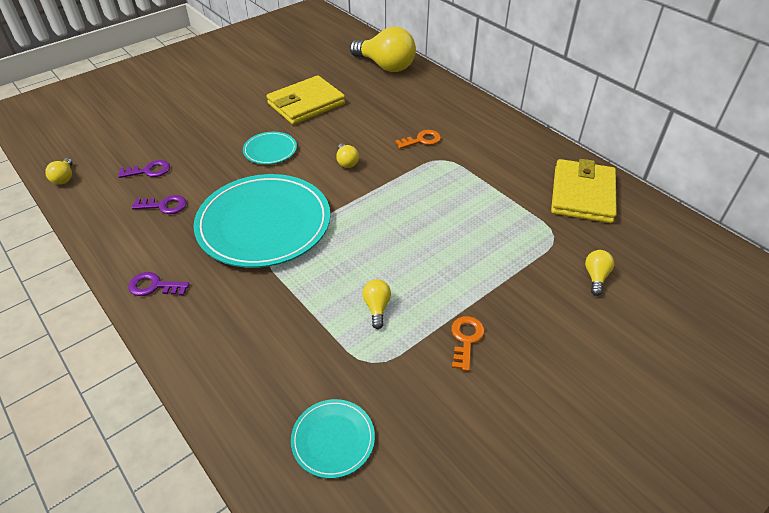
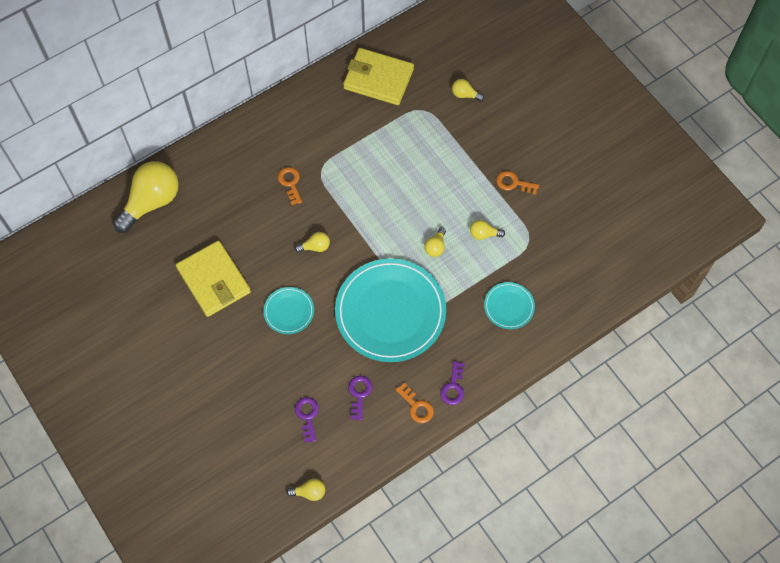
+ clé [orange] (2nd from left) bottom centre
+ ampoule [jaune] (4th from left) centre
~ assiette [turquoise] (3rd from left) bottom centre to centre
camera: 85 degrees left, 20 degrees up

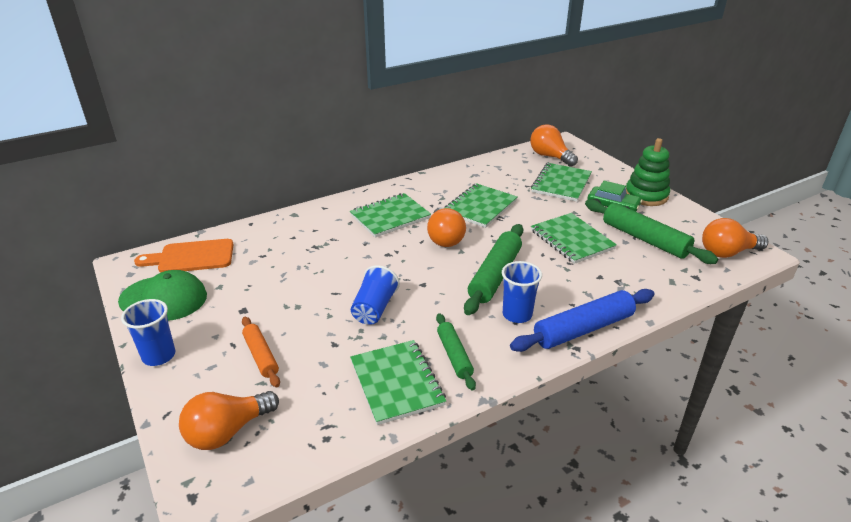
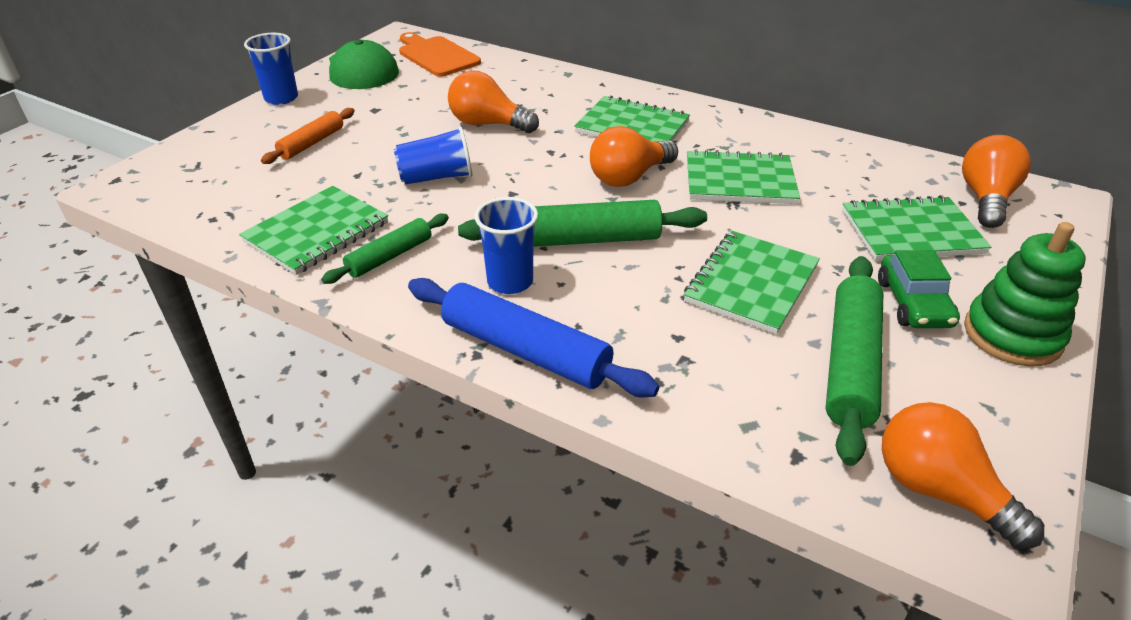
~ ampoule [orange] (1st from left) bottom left to top centre
camera: 60 degrees right, 5 degrees up

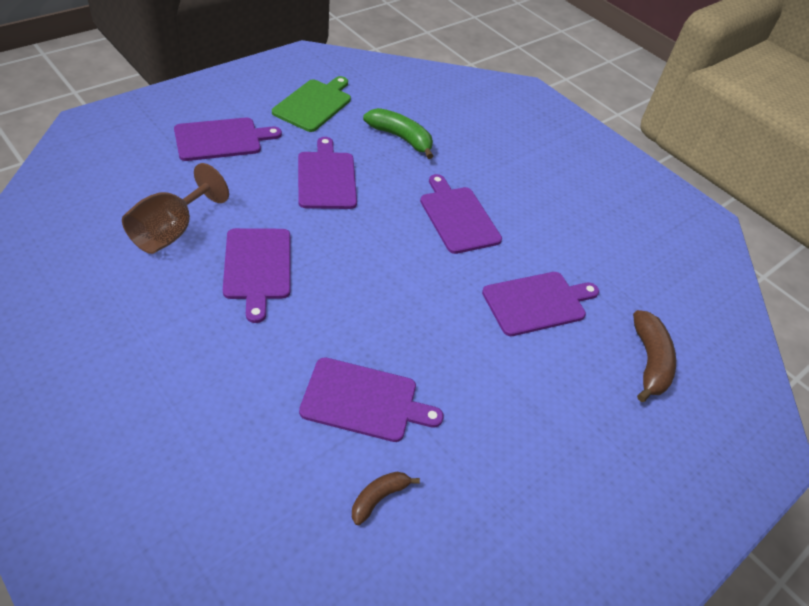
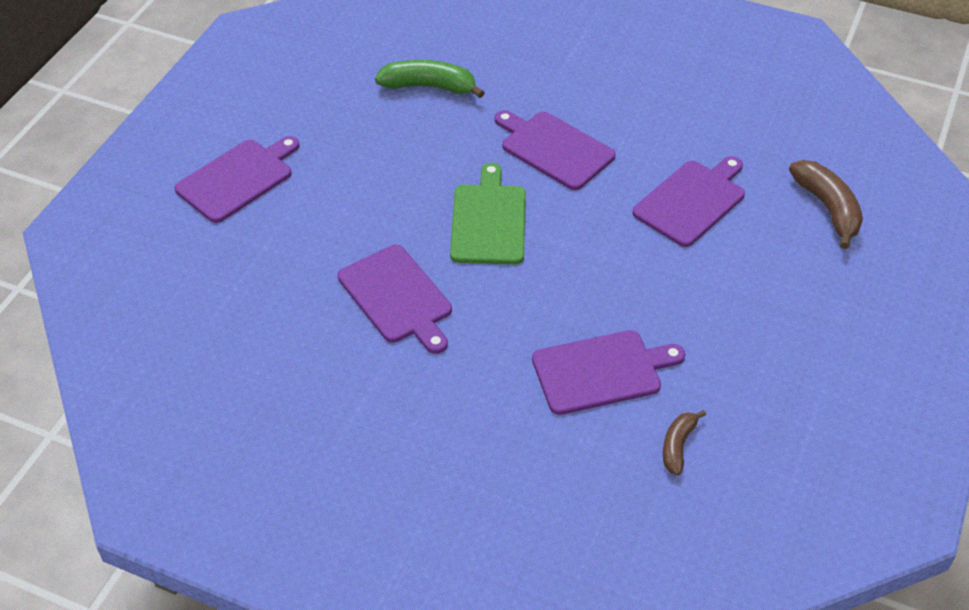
- verre à pied [marron] middle left
- planche à découper [violet] (3rd from left) top centre
~ planche à découper [vert] top centre to centre
camera: 20 degrees left, 0 degrees up

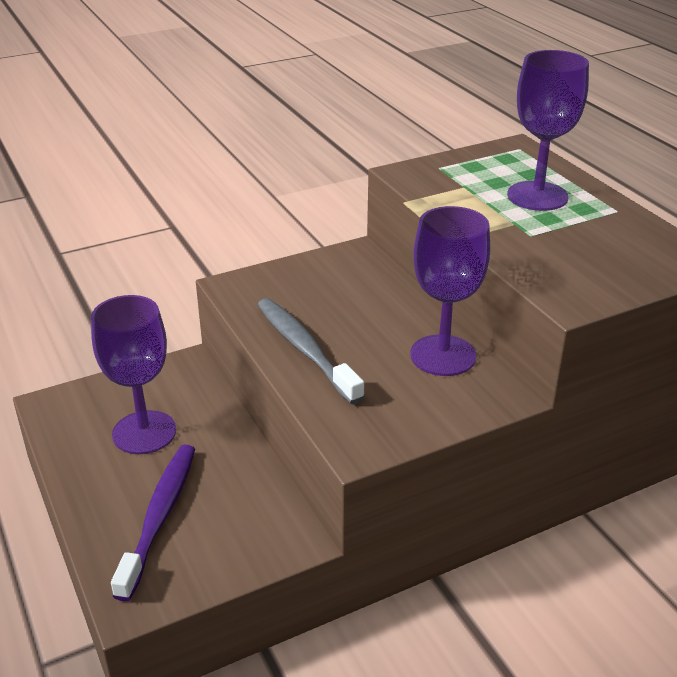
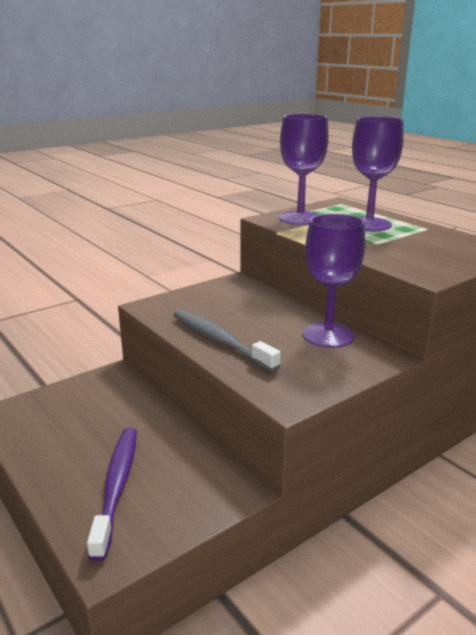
~ verre à pied [violet] (1st from left) middle left to top centre
camera: 10 degrees left, 10 degrees down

• **Your objective**
Print, please, exactly the lines from the one holding "camera: 20 degrees left, 0 degrees up" through the final line of the data, both included, while leaving out each picture.

• **Answer for this exercise**
camera: 20 degrees left, 0 degrees up

~ verre à pied [violet] (1st from left) middle left to top centre
camera: 10 degrees left, 10 degrees down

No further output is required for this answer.